=== Data excerpts ===

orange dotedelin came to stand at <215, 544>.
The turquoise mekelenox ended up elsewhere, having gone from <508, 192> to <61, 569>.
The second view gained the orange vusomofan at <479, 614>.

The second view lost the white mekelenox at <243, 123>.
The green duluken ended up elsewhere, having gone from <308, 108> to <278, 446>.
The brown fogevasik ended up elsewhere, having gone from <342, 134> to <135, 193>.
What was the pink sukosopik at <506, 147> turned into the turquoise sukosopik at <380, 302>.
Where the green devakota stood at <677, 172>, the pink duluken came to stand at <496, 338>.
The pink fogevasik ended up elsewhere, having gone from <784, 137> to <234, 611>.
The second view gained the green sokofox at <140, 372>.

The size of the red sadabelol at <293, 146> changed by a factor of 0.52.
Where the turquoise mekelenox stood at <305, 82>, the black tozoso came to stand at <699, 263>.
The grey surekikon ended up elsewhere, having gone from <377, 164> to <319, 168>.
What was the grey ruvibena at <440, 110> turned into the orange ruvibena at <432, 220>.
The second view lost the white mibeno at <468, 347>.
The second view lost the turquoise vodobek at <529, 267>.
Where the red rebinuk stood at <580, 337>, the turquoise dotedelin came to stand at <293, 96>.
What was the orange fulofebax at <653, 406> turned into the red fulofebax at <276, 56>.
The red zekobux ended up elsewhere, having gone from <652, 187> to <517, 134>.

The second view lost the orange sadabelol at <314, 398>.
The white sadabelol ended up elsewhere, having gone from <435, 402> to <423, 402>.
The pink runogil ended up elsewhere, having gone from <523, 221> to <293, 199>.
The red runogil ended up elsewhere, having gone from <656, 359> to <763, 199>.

===

▸ Assignment: All the entries must be retyped exactly.

▸ Written response:
orange dotedelin came to stand at <215, 544>.
The turquoise mekelenox ended up elsewhere, having gone from <508, 192> to <61, 569>.
The second view gained the orange vusomofan at <479, 614>.

The second view lost the white mekelenox at <243, 123>.
The green duluken ended up elsewhere, having gone from <308, 108> to <278, 446>.
The brown fogevasik ended up elsewhere, having gone from <342, 134> to <135, 193>.
What was the pink sukosopik at <506, 147> turned into the turquoise sukosopik at <380, 302>.
Where the green devakota stood at <677, 172>, the pink duluken came to stand at <496, 338>.
The pink fogevasik ended up elsewhere, having gone from <784, 137> to <234, 611>.
The second view gained the green sokofox at <140, 372>.

The size of the red sadabelol at <293, 146> changed by a factor of 0.52.
Where the turquoise mekelenox stood at <305, 82>, the black tozoso came to stand at <699, 263>.
The grey surekikon ended up elsewhere, having gone from <377, 164> to <319, 168>.
What was the grey ruvibena at <440, 110> turned into the orange ruvibena at <432, 220>.
The second view lost the white mibeno at <468, 347>.
The second view lost the turquoise vodobek at <529, 267>.
Where the red rebinuk stood at <580, 337>, the turquoise dotedelin came to stand at <293, 96>.
What was the orange fulofebax at <653, 406> turned into the red fulofebax at <276, 56>.
The red zekobux ended up elsewhere, having gone from <652, 187> to <517, 134>.

The second view lost the orange sadabelol at <314, 398>.
The white sadabelol ended up elsewhere, having gone from <435, 402> to <423, 402>.
The pink runogil ended up elsewhere, having gone from <523, 221> to <293, 199>.
The red runogil ended up elsewhere, having gone from <656, 359> to <763, 199>.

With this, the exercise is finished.